Work to be completed
Repeat every line below word for word, leaving the pictures out of your answer.

-------

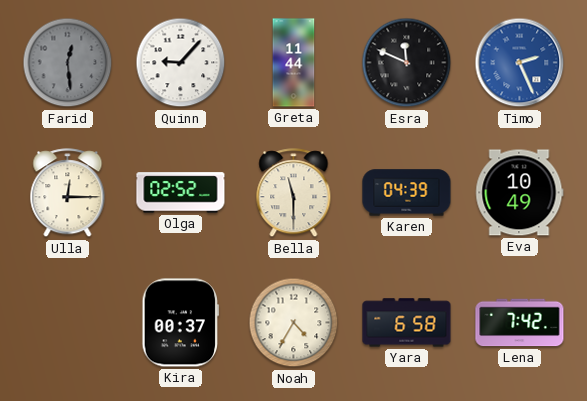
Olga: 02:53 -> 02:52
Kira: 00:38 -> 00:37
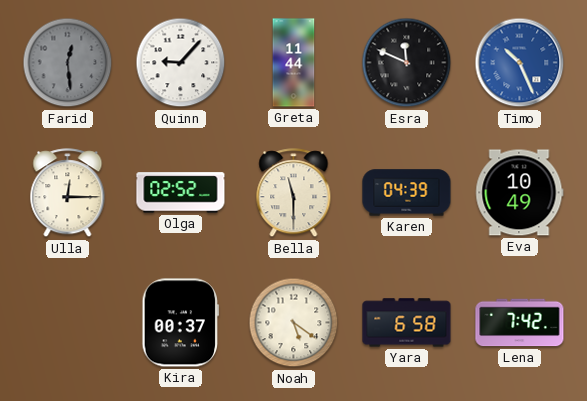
Timo: 2:26 -> 10:26
Noah: 4:35 -> 5:21
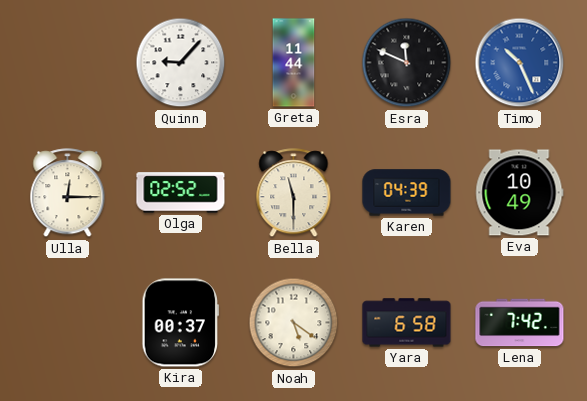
Farid: 12:29 -> none
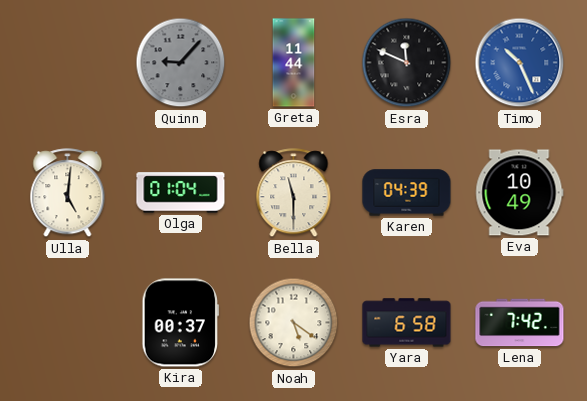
Quinn dial: white -> grey
Ulla: 12:15 -> 5:01
Olga: 02:52 -> 01:04
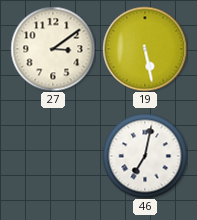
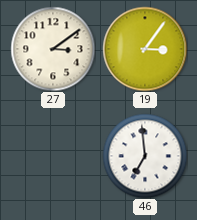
19: 5:28 -> 3:06
46: 7:02 -> 6:59
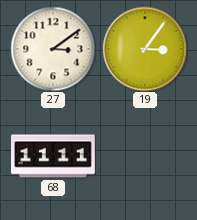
68: none -> 11:11
46: 6:59 -> none
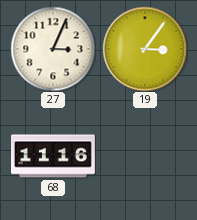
27: 3:09 -> 3:04
68: 11:11 -> 11:16
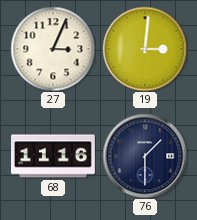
19: 3:06 -> 3:01
76: none -> 1:30
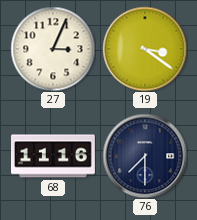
19: 3:01 -> 3:21
76: 1:30 -> 7:30
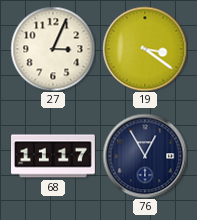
68: 11:16 -> 11:17
76: 7:30 -> 12:55
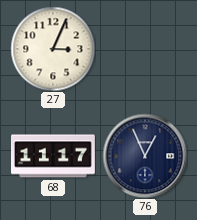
19: 3:21 -> none
76: 12:55 -> 12:56
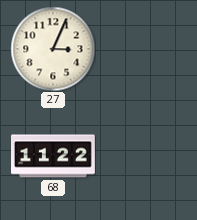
68: 11:17 -> 11:22
76: 12:56 -> none
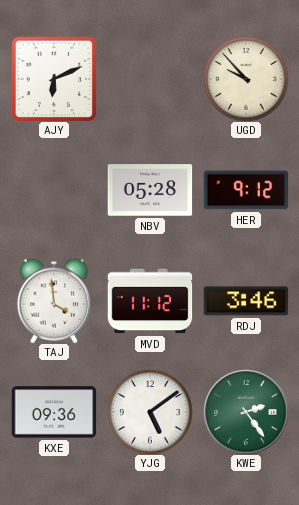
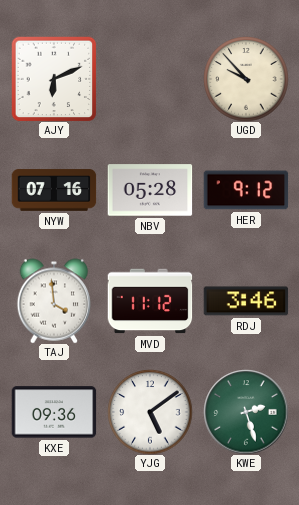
NYW: none -> 07:16
KWE: 2:24 -> 2:27
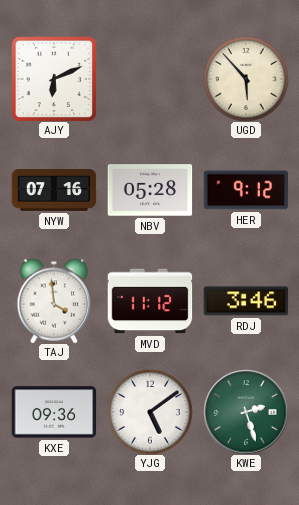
UGD: 9:53 -> 5:53
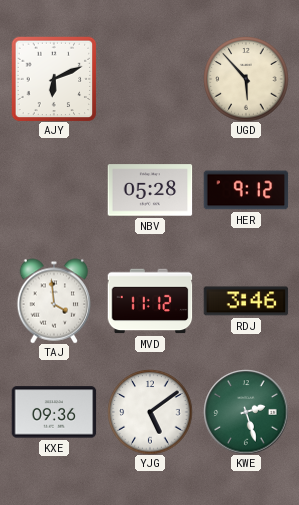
NYW: 07:16 -> none
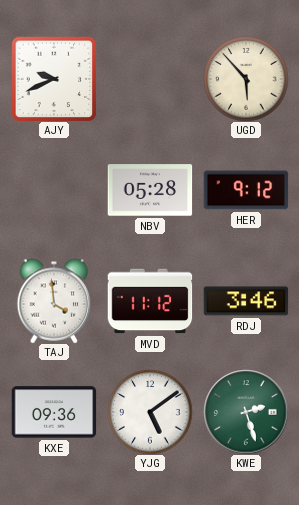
AJY: 6:11 -> 9:41
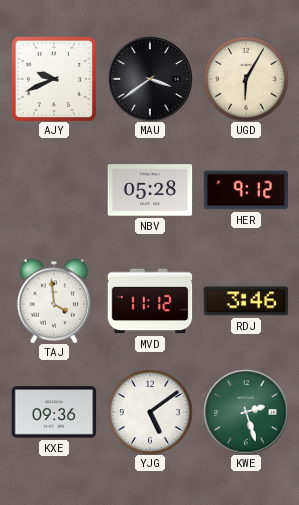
MAU: none -> 3:39
UGD: 5:53 -> 6:05
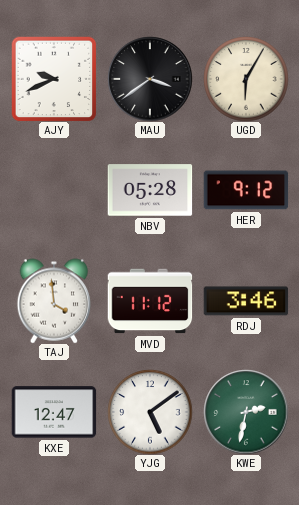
KXE: 09:36 -> 12:47
KWE: 2:27 -> 2:32
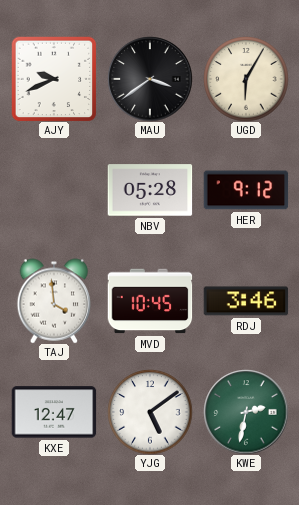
MVD: 11:12 -> 10:45
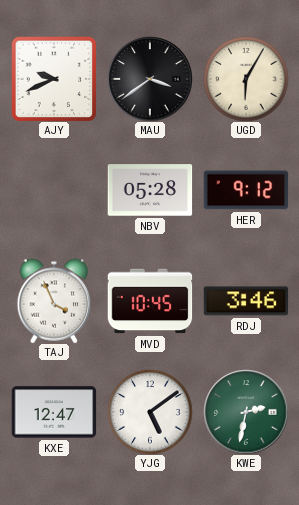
TAJ: 3:59 -> 3:56
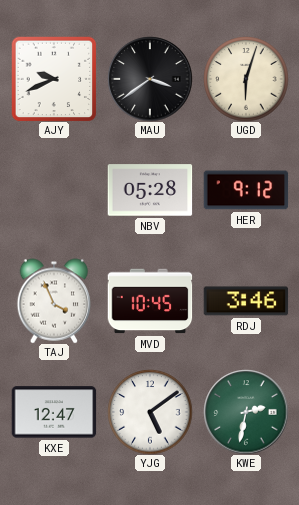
UGD: 6:05 -> 6:03
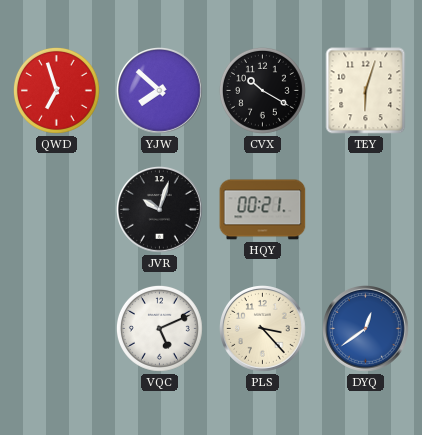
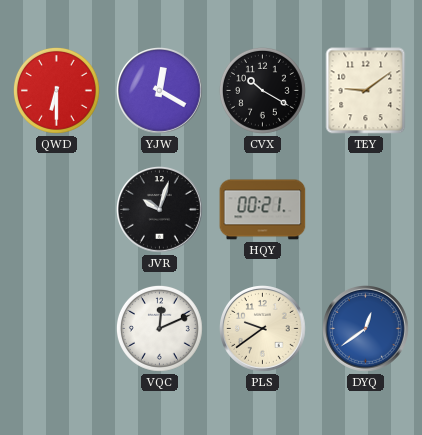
QWD: 6:57 -> 6:30
YJW: 7:52 -> 12:20
TEY: 6:03 -> 9:09
VQC: 5:11 -> 12:11
PLS: 3:23 -> 9:39
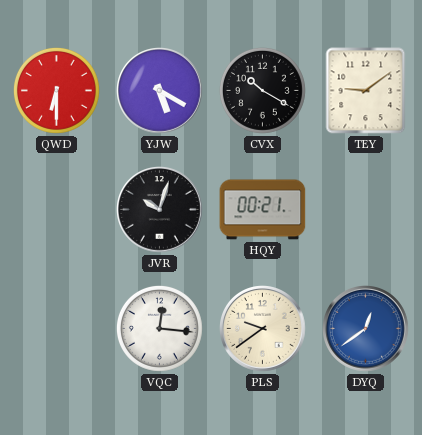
YJW: 12:20 -> 5:20
VQC: 12:11 -> 12:16
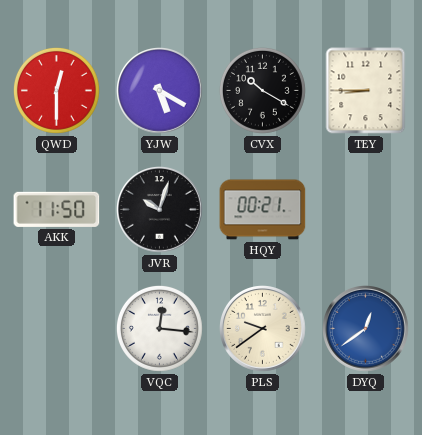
QWD: 6:30 -> 12:30
TEY: 9:09 -> 8:45
AKK: none -> 11:50
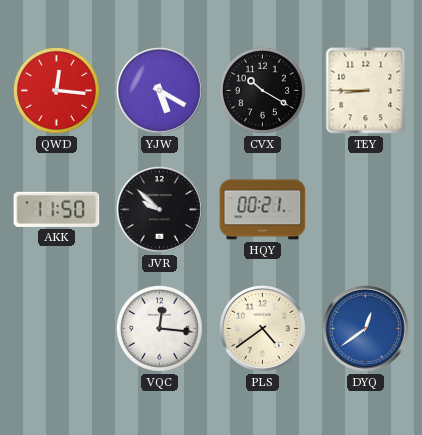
QWD: 12:30 -> 12:16
JVR: 10:03 -> 9:52
PLS: 9:39 -> 4:39
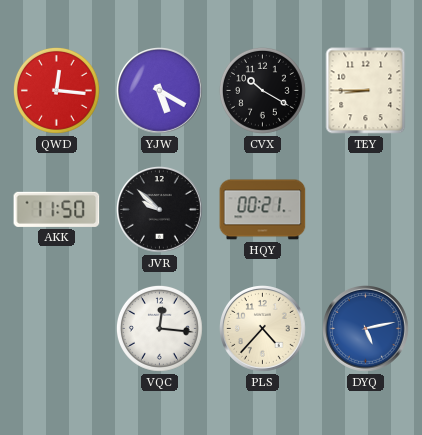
PLS: 4:39 -> 4:37
DYQ: 12:39 -> 5:13
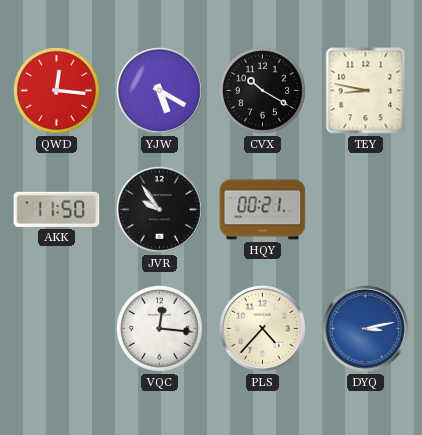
TEY: 8:45 -> 8:47
JVR: 9:52 -> 9:54
DYQ: 5:13 -> 3:13
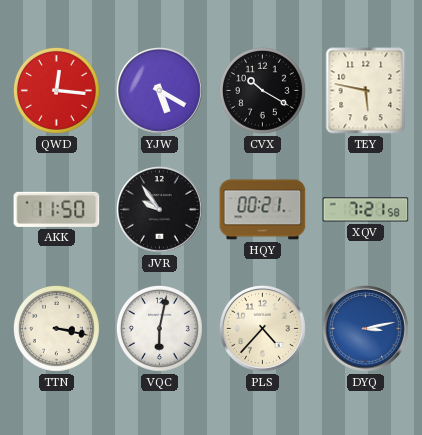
TEY: 8:47 -> 5:47
XQV: none -> 7:21
TTN: none -> 3:17
VQC: 12:16 -> 6:02
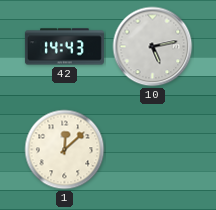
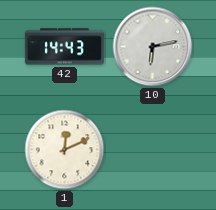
10: 5:13 -> 6:13
1: 12:08 -> 12:11
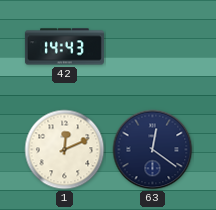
10: 6:13 -> none
63: none -> 12:21
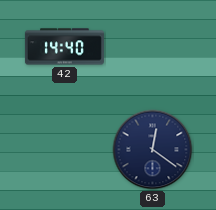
42: 14:43 -> 14:40
1: 12:11 -> none
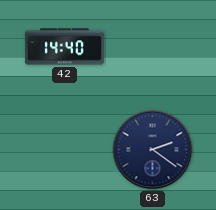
63: 12:21 -> 2:21
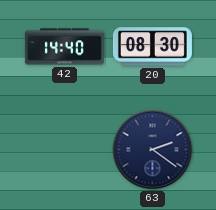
20: none -> 08:30
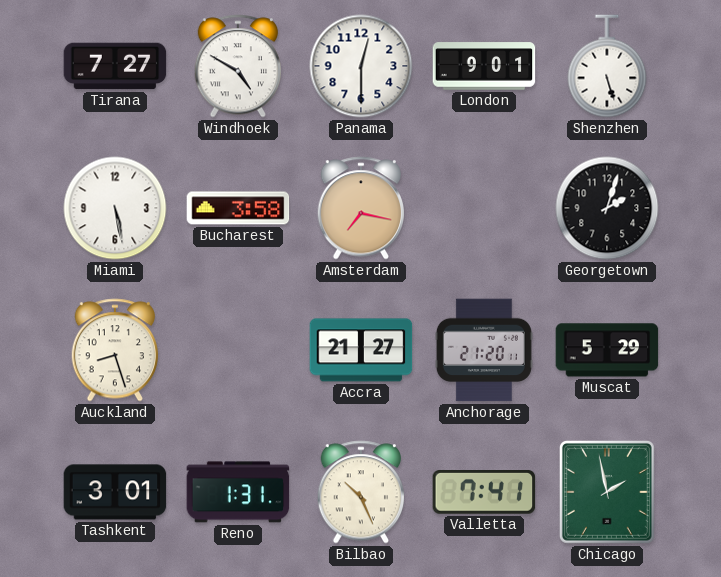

-------

Answer below
Olga: 02:53 -> 02:52
Kira: 00:38 -> 00:37
Timo: 2:26 -> 10:26
Noah: 4:35 -> 5:21
Farid: 12:29 -> none
Quinn dial: white -> grey
Ulla: 12:15 -> 5:01
Olga: 02:52 -> 01:04
19: 5:28 -> 3:06
46: 7:02 -> 6:59
68: none -> 11:11
46: 6:59 -> none
27: 3:09 -> 3:04
68: 11:11 -> 11:16
19: 3:06 -> 3:01
76: none -> 1:30
19: 3:01 -> 3:21
76: 1:30 -> 7:30
68: 11:16 -> 11:17
76: 7:30 -> 12:55
19: 3:21 -> none
76: 12:55 -> 12:56
68: 11:17 -> 11:22
76: 12:56 -> none
NYW: none -> 07:16
KWE: 2:24 -> 2:27
UGD: 9:53 -> 5:53
NYW: 07:16 -> none
AJY: 6:11 -> 9:41
MAU: none -> 3:39
UGD: 5:53 -> 6:05
KXE: 09:36 -> 12:47
KWE: 2:27 -> 2:32
MVD: 11:12 -> 10:45
TAJ: 3:59 -> 3:56
UGD: 6:05 -> 6:03
QWD: 6:57 -> 6:30
YJW: 7:52 -> 12:20
TEY: 6:03 -> 9:09
VQC: 5:11 -> 12:11
PLS: 3:23 -> 9:39
YJW: 12:20 -> 5:20
VQC: 12:11 -> 12:16
QWD: 6:30 -> 12:30
TEY: 9:09 -> 8:45
AKK: none -> 11:50
QWD: 12:30 -> 12:16
JVR: 10:03 -> 9:52
PLS: 9:39 -> 4:39
PLS: 4:39 -> 4:37
DYQ: 12:39 -> 5:13
TEY: 8:45 -> 8:47
JVR: 9:52 -> 9:54
DYQ: 5:13 -> 3:13
TEY: 8:47 -> 5:47
XQV: none -> 7:21
TTN: none -> 3:17
VQC: 12:16 -> 6:02
10: 5:13 -> 6:13
1: 12:08 -> 12:11
10: 6:13 -> none
63: none -> 12:21
42: 14:43 -> 14:40
1: 12:11 -> none
63: 12:21 -> 2:21
20: none -> 08:30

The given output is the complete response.